> What the task asks: Word for word, transcribe the data below from the line with "C5: 2.2uF (SIG2, VB2) -> 6.8nF (SIG2, VB2)" to the line with "U3 pin in+: GND -> SIG", keeping both of those lines.

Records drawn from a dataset
▬▬▬▬▬▬

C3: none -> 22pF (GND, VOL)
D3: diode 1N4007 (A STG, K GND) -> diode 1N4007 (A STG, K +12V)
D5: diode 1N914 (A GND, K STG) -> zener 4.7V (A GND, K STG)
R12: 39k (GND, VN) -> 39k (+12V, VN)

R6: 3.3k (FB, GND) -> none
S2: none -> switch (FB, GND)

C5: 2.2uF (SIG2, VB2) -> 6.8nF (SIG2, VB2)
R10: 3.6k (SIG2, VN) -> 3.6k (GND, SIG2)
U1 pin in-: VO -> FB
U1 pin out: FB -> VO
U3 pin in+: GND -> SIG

▬▬▬▬▬▬

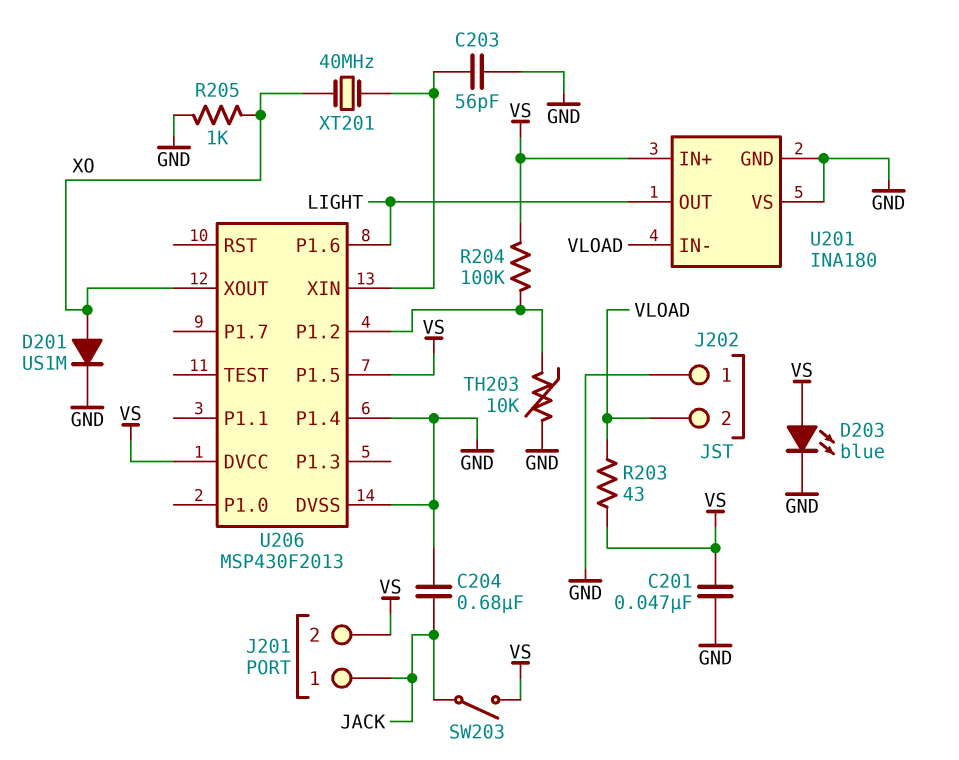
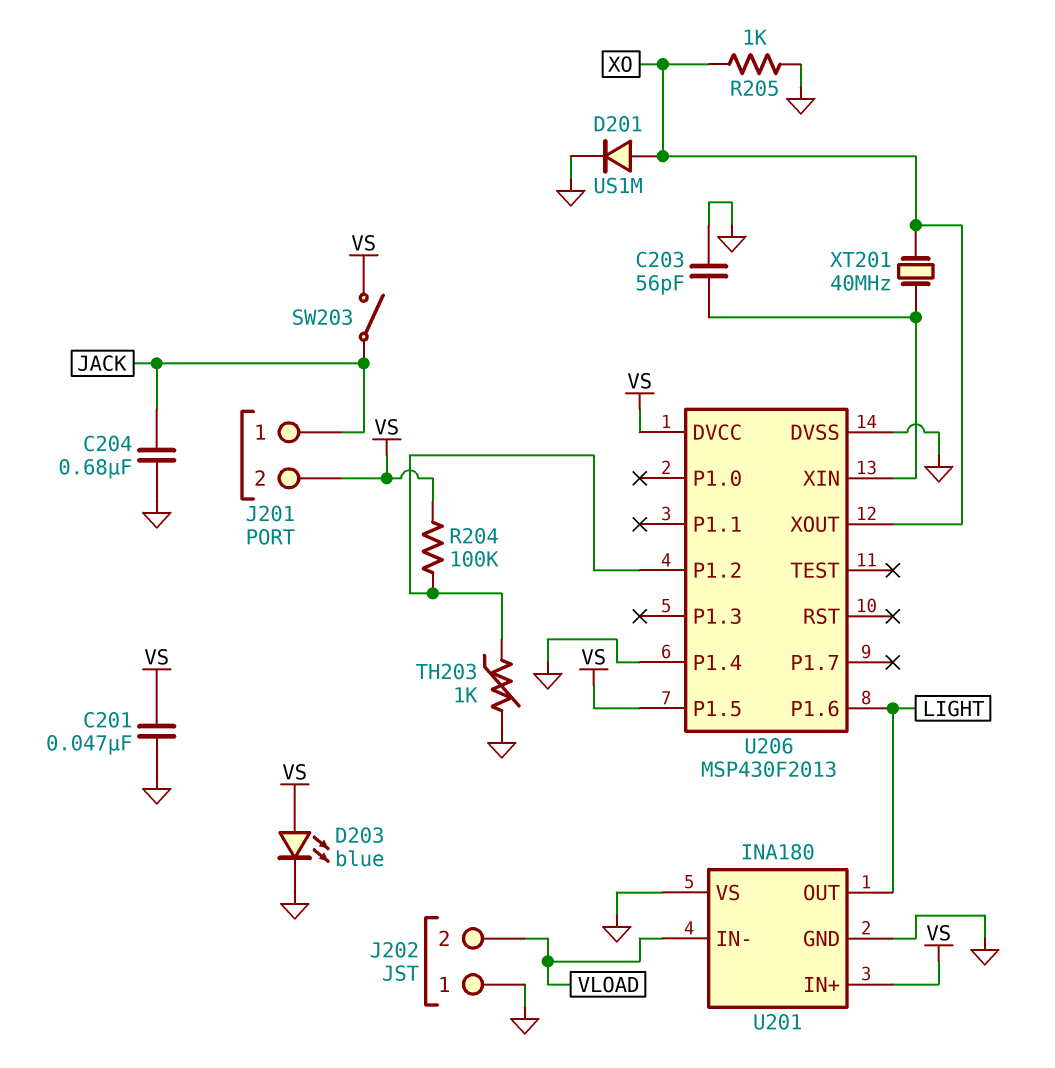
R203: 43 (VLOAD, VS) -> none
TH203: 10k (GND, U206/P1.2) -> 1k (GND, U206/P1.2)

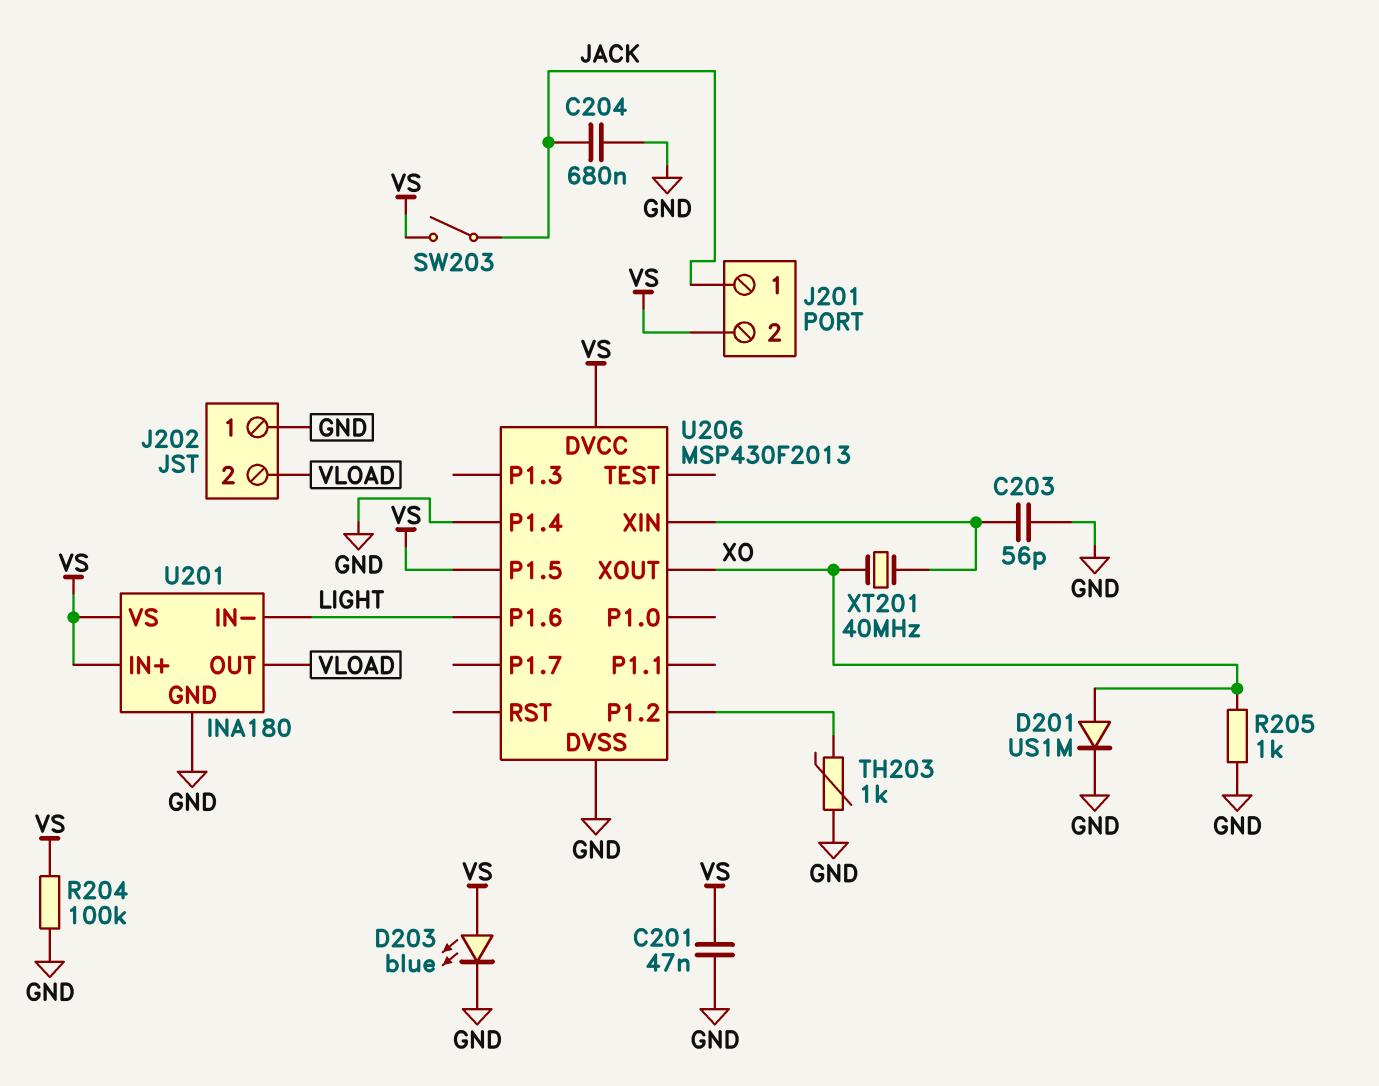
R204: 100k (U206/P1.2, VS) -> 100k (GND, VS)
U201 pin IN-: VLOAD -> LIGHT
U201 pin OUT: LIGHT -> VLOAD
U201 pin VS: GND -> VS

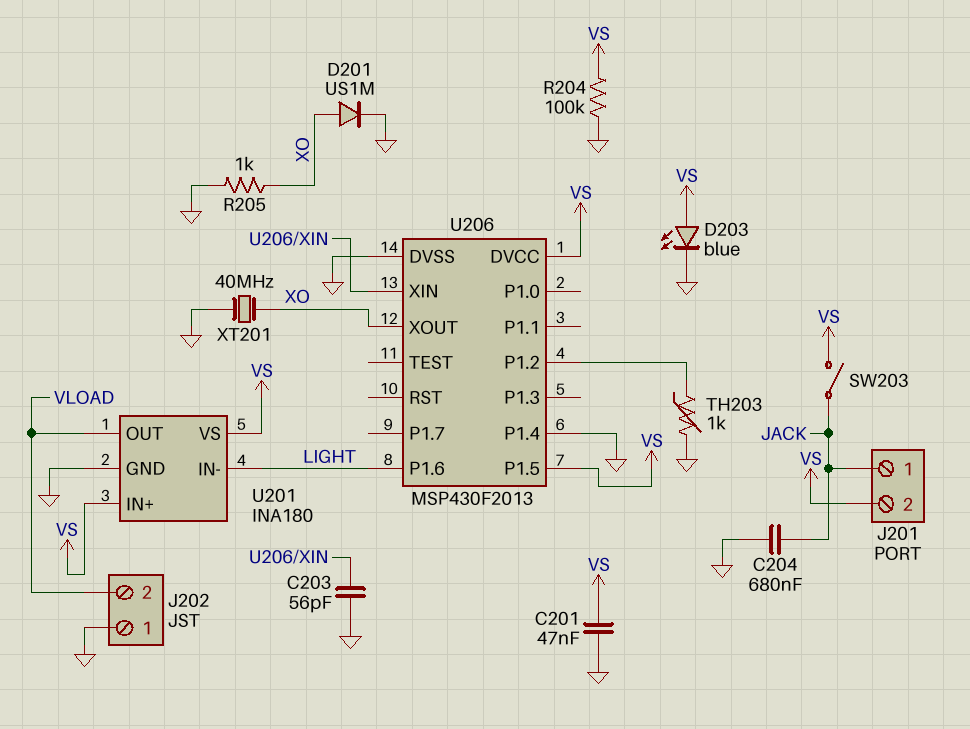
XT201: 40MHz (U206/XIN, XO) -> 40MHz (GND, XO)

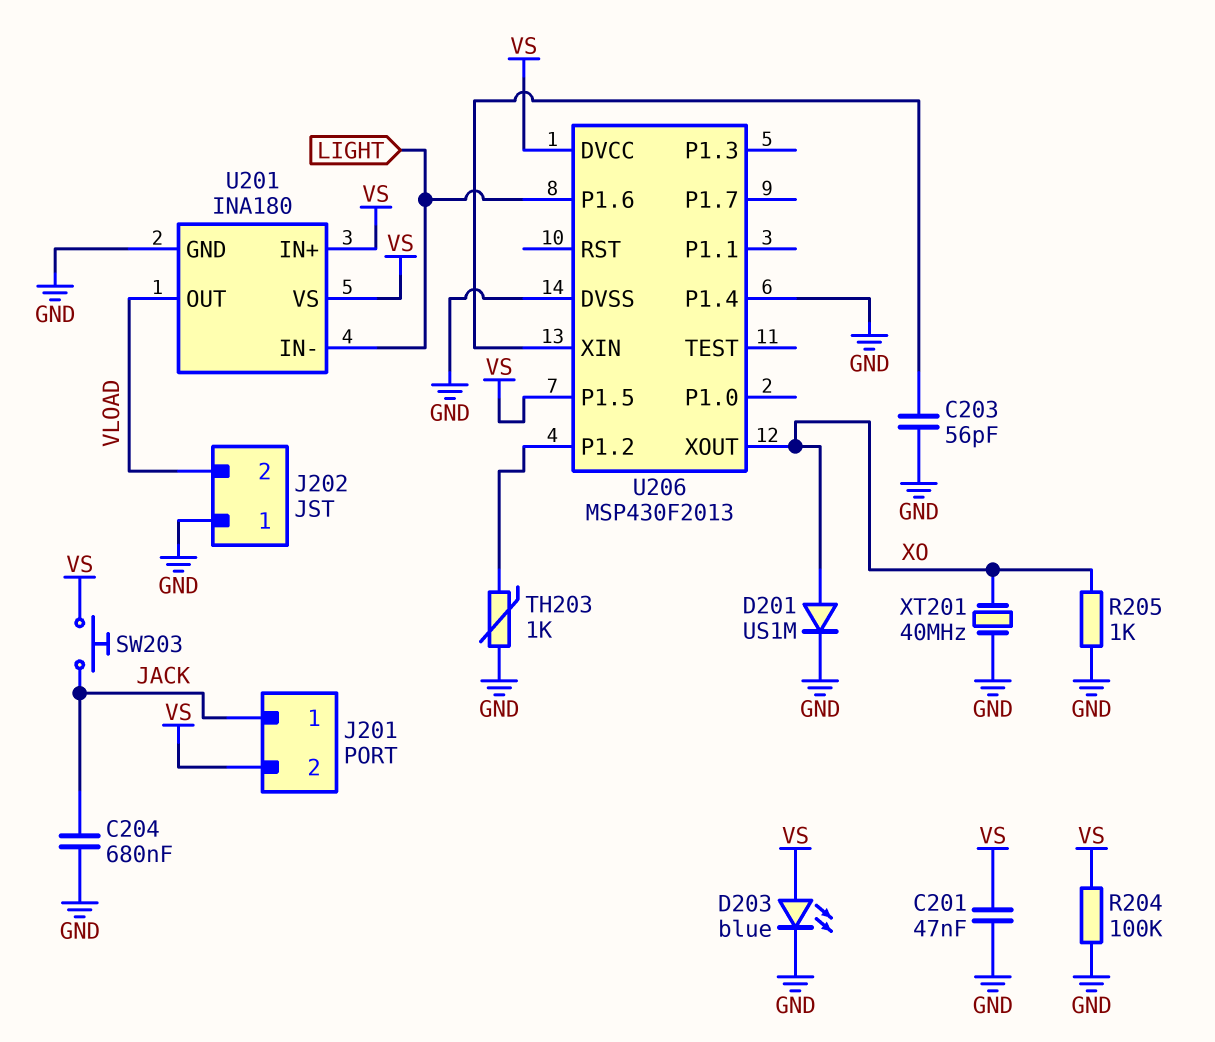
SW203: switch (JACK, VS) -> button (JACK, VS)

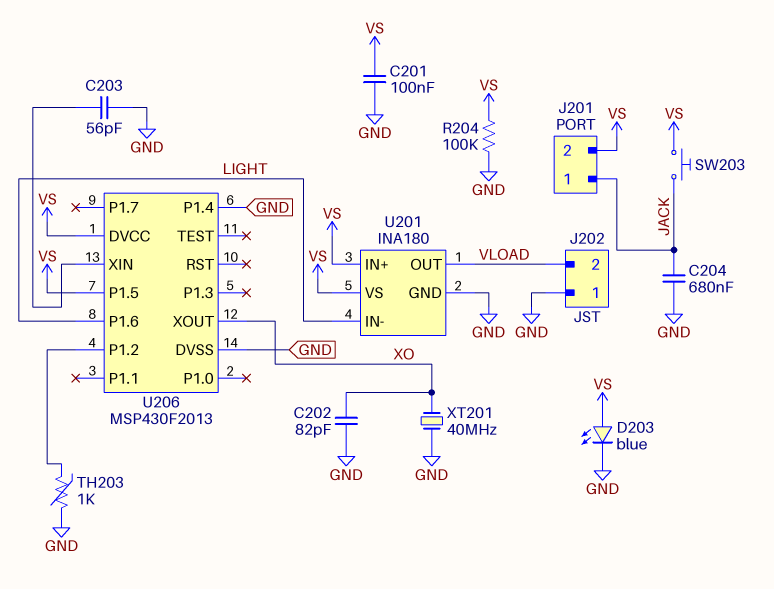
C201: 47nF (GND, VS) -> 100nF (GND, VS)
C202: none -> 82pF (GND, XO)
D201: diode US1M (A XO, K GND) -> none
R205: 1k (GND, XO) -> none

▬▬▬▬▬▬

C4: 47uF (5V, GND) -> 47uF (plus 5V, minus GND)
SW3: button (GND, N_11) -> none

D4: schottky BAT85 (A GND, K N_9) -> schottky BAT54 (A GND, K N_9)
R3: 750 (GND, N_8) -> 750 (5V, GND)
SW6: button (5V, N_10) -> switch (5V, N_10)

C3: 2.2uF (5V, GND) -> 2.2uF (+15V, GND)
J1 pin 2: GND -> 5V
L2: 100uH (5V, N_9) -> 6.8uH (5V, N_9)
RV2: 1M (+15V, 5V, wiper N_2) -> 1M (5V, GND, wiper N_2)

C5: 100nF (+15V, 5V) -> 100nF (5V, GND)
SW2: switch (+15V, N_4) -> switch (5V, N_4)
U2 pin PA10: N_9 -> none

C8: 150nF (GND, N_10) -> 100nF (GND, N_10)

▬▬▬▬▬▬

> Written solution:
C5: 2.2uF (SIG2, VB2) -> 6.8nF (SIG2, VB2)
R10: 3.6k (SIG2, VN) -> 3.6k (GND, SIG2)
U1 pin in-: VO -> FB
U1 pin out: FB -> VO
U3 pin in+: GND -> SIG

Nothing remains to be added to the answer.